» THE TASK: Your answer should be the exact lines of the data below from the one containing "purple tile B3 level 1 -> none" through the one containing "cyan brick H2:H3"; please include nothing else.

» EXTRACTED MATERIAL:
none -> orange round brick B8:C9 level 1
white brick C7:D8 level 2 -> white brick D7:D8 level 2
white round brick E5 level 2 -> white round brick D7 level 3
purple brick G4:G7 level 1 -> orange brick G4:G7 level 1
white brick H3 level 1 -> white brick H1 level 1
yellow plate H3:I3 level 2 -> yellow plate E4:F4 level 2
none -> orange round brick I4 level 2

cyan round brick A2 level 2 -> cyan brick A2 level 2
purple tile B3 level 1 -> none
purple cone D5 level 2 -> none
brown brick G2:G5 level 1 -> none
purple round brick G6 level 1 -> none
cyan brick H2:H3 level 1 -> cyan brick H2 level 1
==
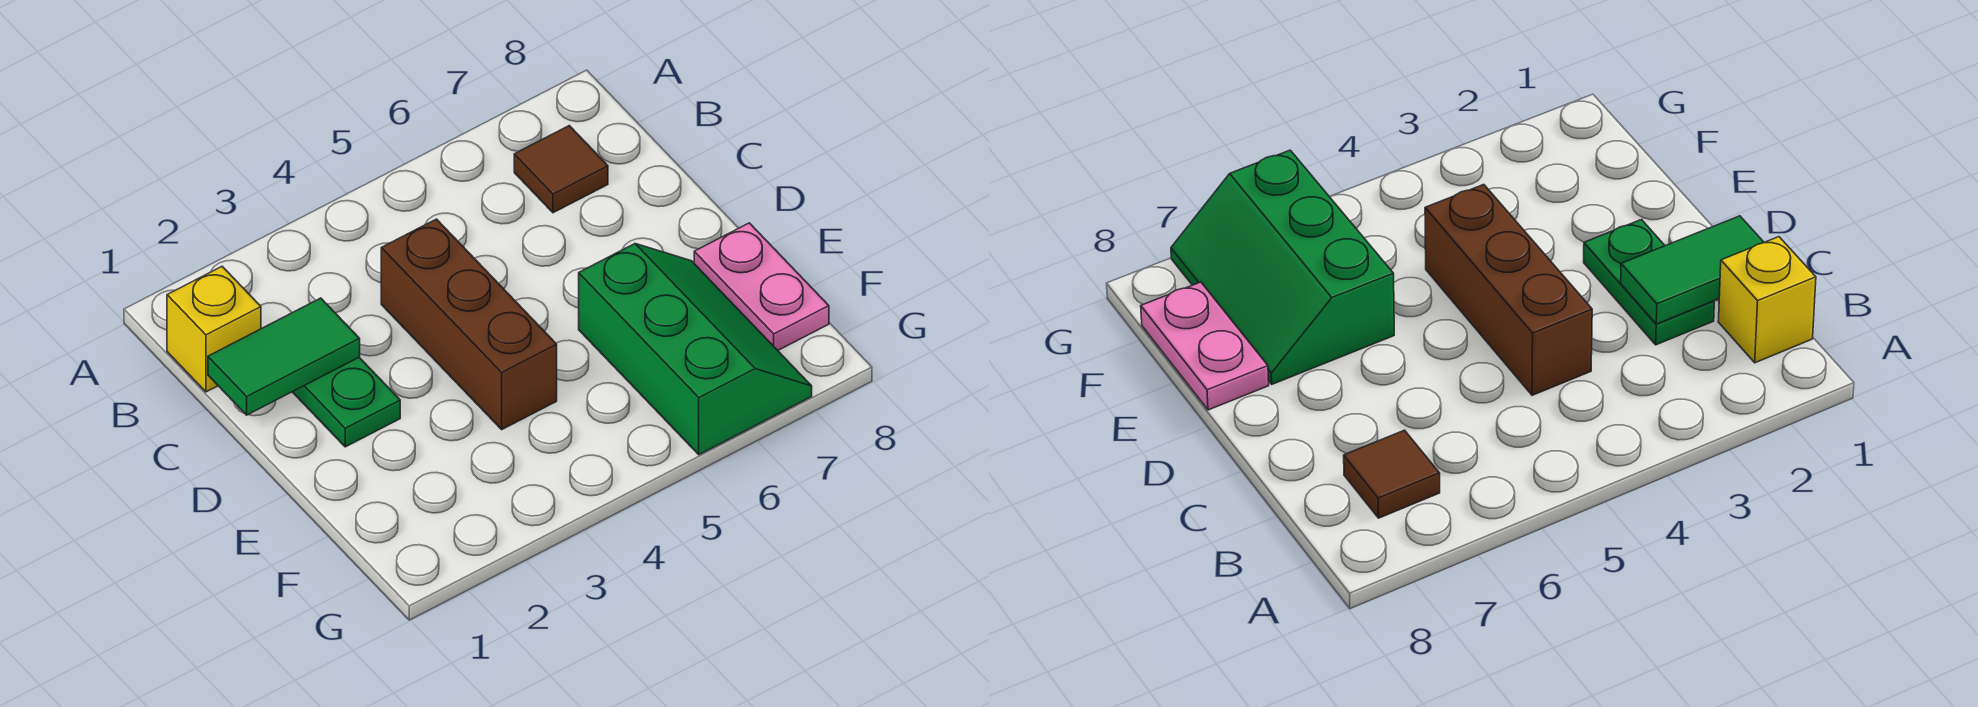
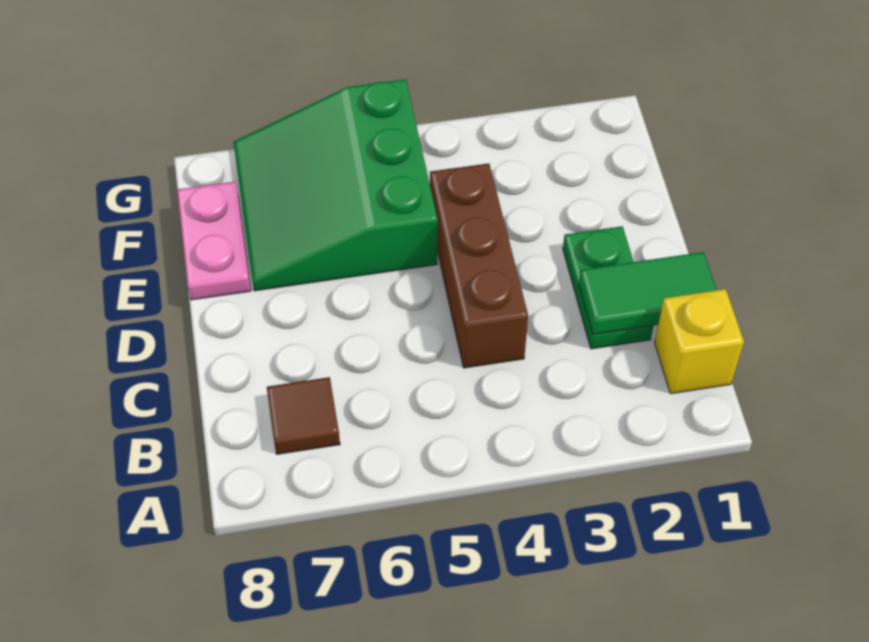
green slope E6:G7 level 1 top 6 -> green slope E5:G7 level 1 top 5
* * *
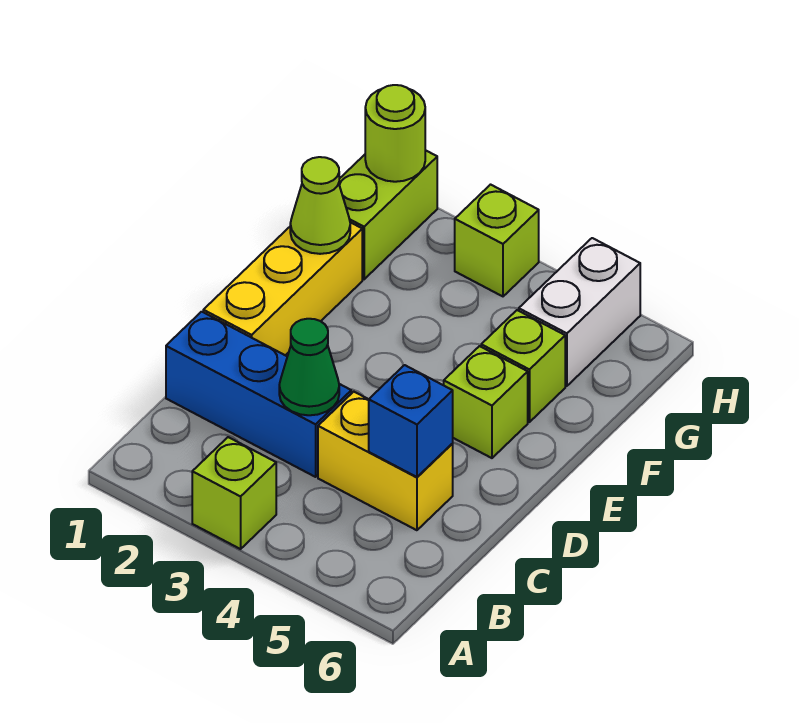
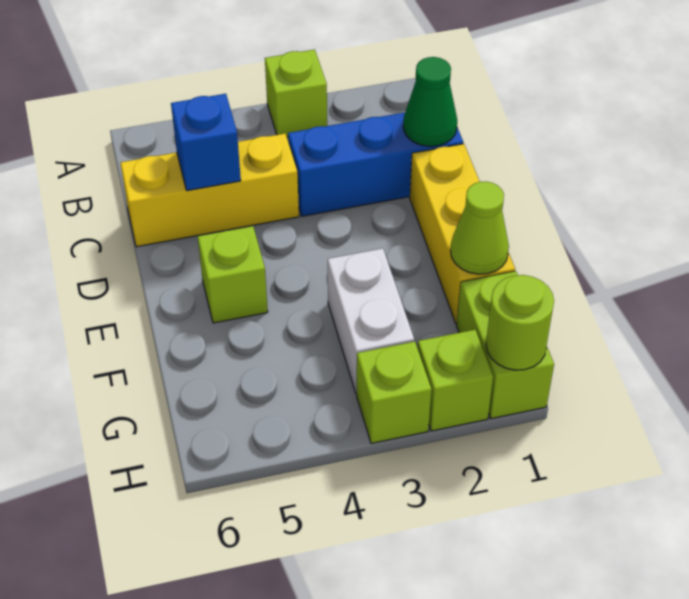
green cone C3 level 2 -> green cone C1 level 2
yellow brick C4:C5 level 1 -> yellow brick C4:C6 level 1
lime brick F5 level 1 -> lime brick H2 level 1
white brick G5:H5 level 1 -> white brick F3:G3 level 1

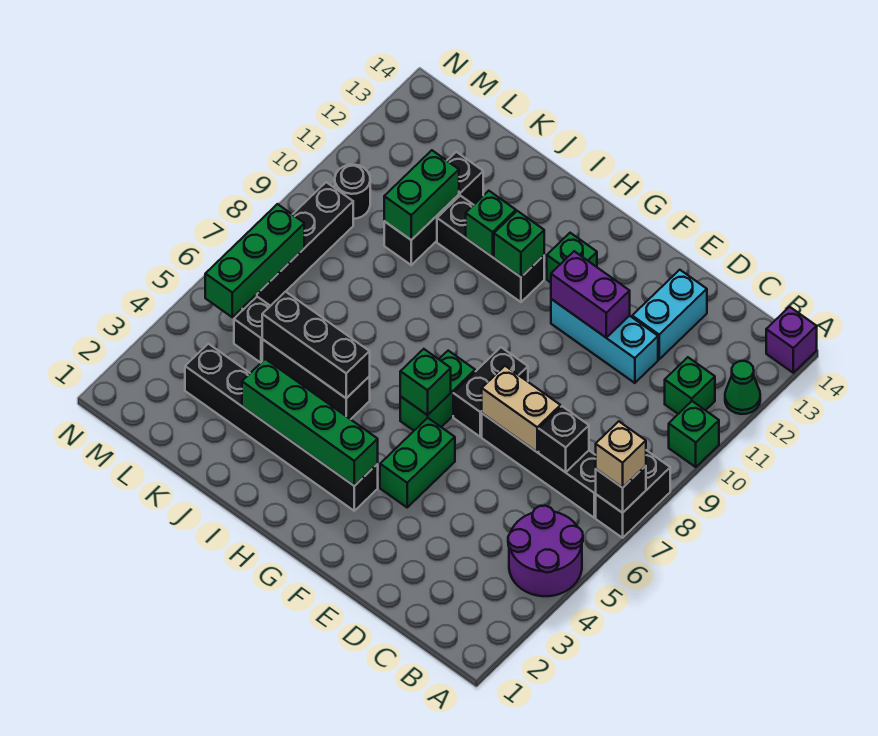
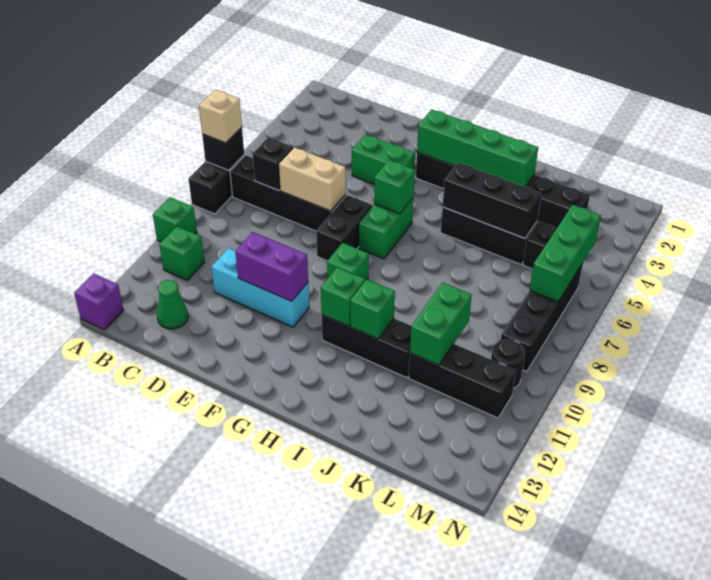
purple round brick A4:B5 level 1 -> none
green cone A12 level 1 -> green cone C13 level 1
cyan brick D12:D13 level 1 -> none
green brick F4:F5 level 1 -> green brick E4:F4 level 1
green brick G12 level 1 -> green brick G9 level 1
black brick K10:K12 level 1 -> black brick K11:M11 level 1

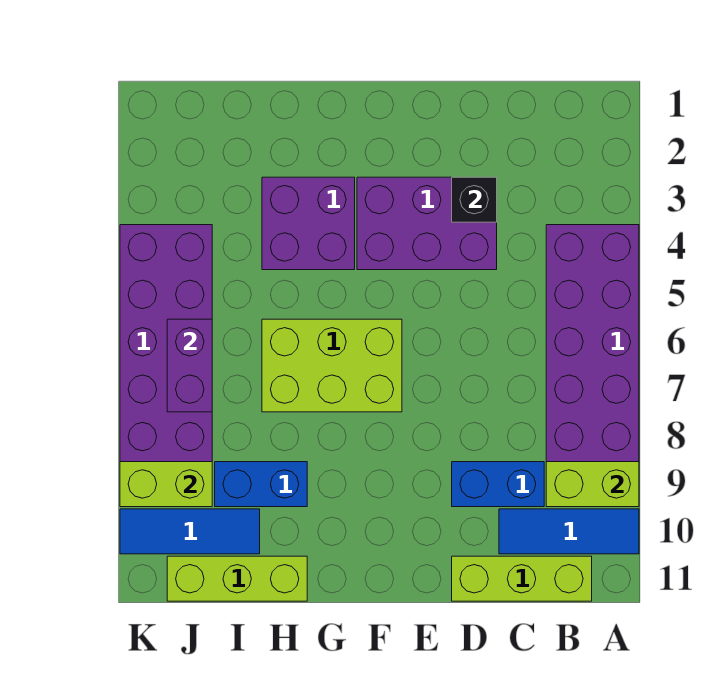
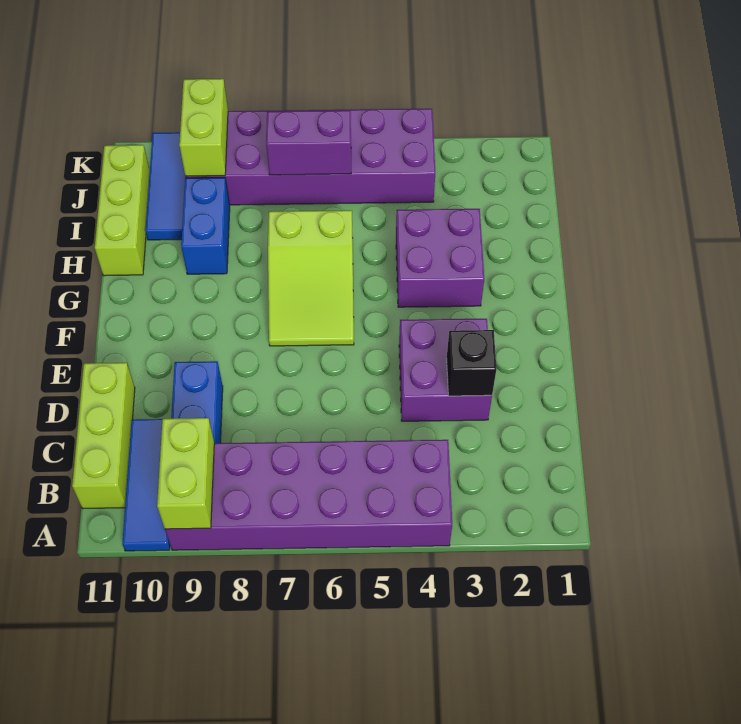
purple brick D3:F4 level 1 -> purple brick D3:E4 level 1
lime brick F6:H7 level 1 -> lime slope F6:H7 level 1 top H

» RESULT OF THE EXERCISE:
purple tile B3 level 1 -> none
purple cone D5 level 2 -> none
brown brick G2:G5 level 1 -> none
purple round brick G6 level 1 -> none
cyan brick H2:H3 level 1 -> cyan brick H2 level 1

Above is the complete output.